§ **Entries supplied**
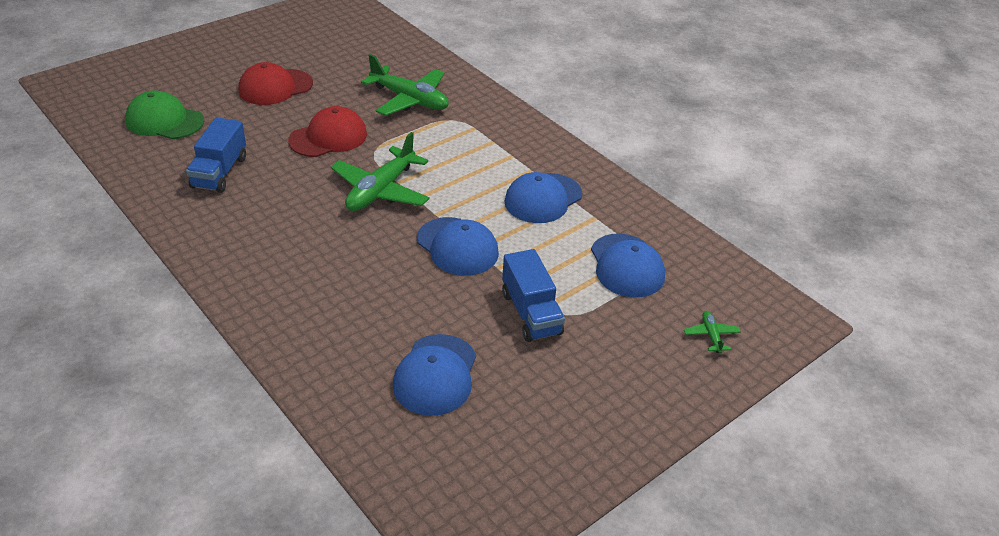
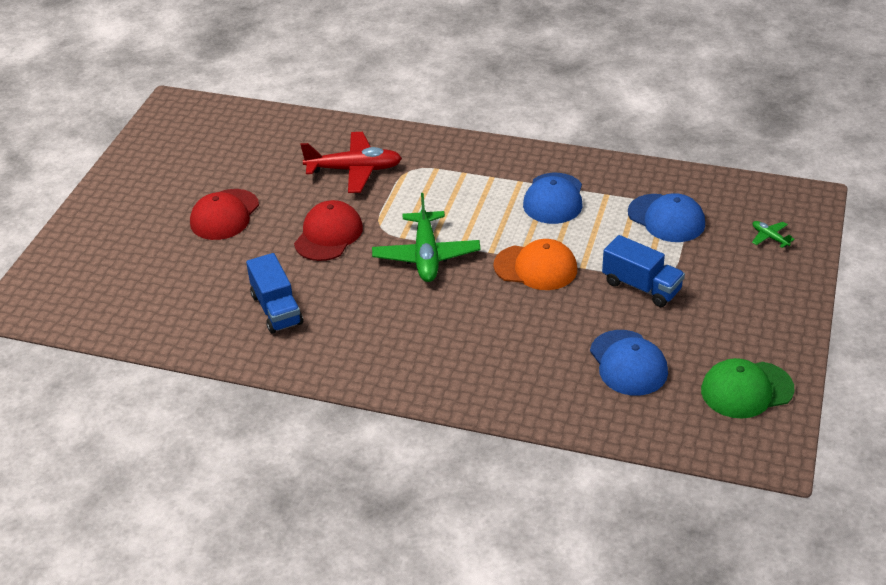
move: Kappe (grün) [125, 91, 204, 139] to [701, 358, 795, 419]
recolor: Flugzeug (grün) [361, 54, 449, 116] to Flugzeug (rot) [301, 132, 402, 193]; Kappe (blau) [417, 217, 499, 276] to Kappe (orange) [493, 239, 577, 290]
---
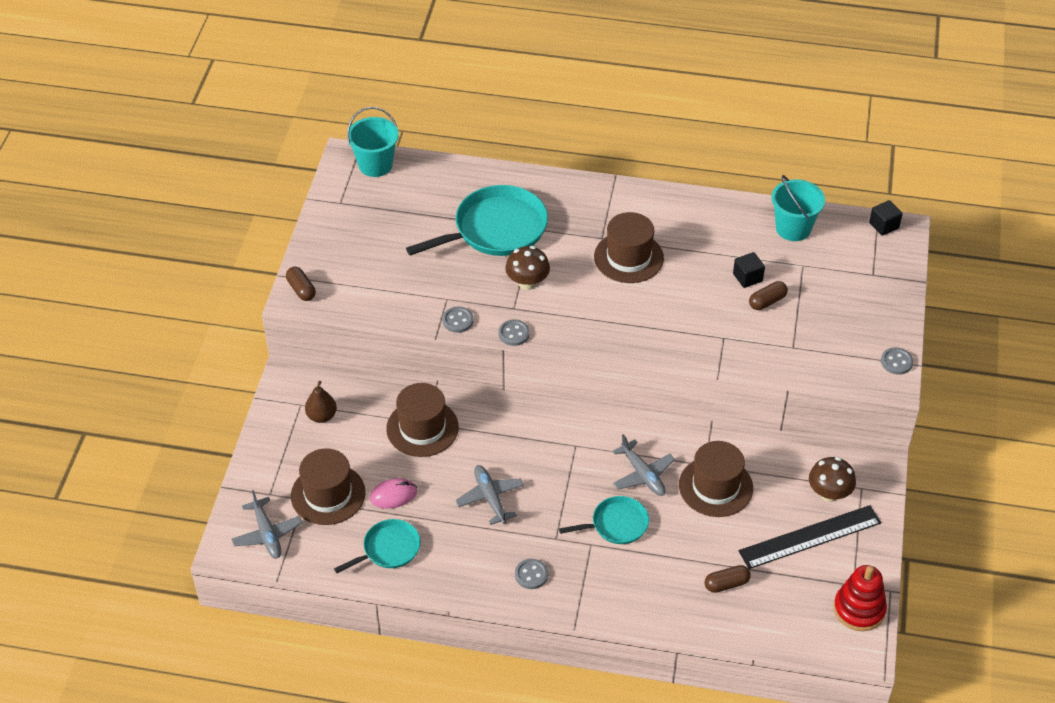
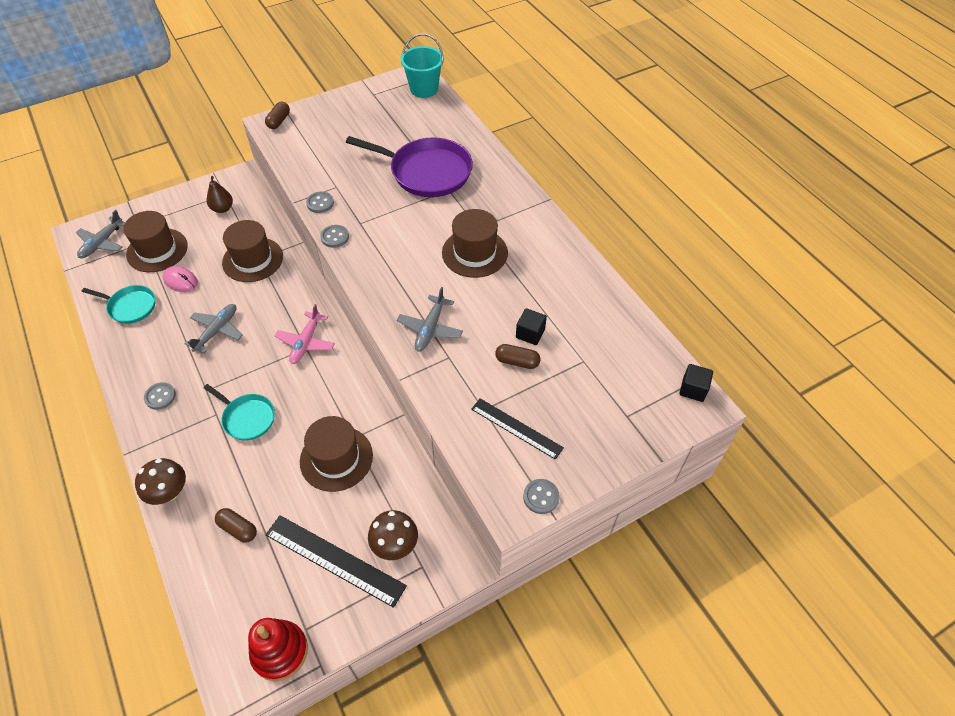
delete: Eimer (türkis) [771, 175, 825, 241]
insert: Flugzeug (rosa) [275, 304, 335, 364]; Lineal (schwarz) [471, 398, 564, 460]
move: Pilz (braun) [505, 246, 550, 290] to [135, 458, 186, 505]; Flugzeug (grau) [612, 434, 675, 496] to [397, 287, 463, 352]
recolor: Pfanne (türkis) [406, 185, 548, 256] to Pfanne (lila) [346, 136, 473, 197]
--
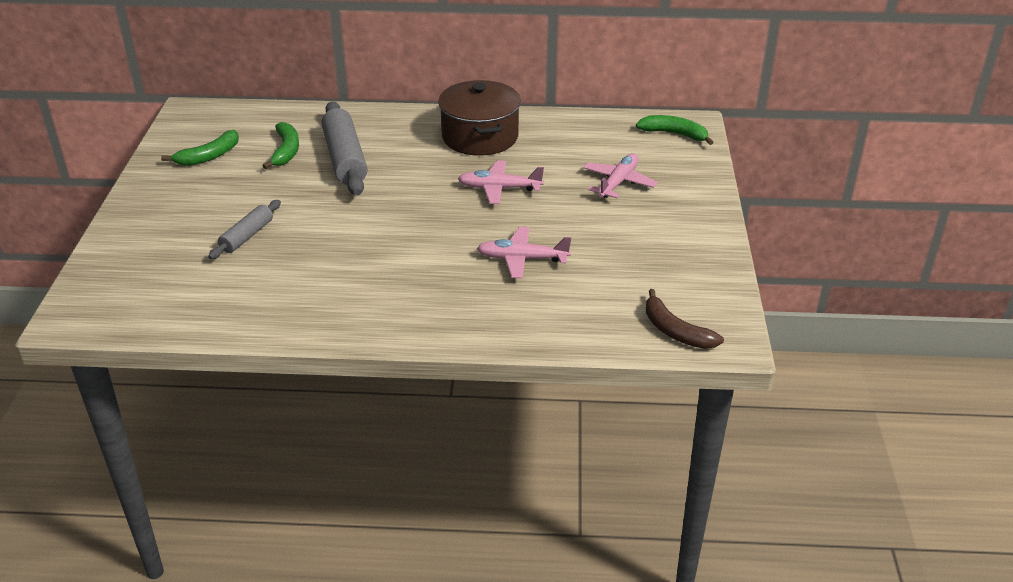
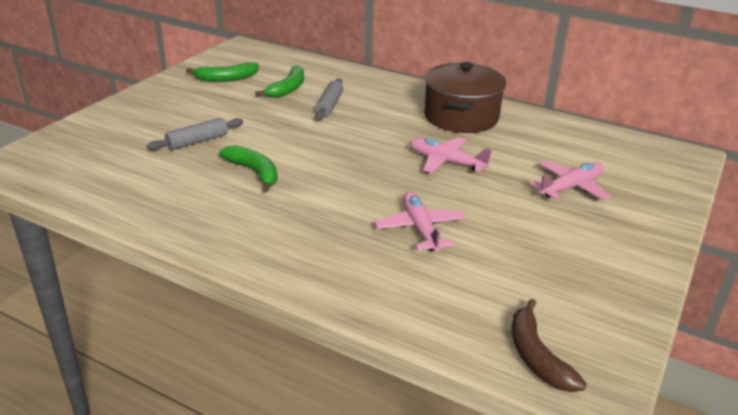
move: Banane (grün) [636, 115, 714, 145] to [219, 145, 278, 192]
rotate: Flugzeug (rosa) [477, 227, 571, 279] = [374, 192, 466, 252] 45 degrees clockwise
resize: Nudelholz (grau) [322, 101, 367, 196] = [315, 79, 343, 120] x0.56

§ **What the task asks**
Could you restate word for word the lines above, from the one that contains "rotate: Flugzeug (rosa)" through the one that contains "resize: Nudelholz (grau)", and no others?

§ **Result of this task**
rotate: Flugzeug (rosa) [477, 227, 571, 279] = [374, 192, 466, 252] 45 degrees clockwise
resize: Nudelholz (grau) [322, 101, 367, 196] = [315, 79, 343, 120] x0.56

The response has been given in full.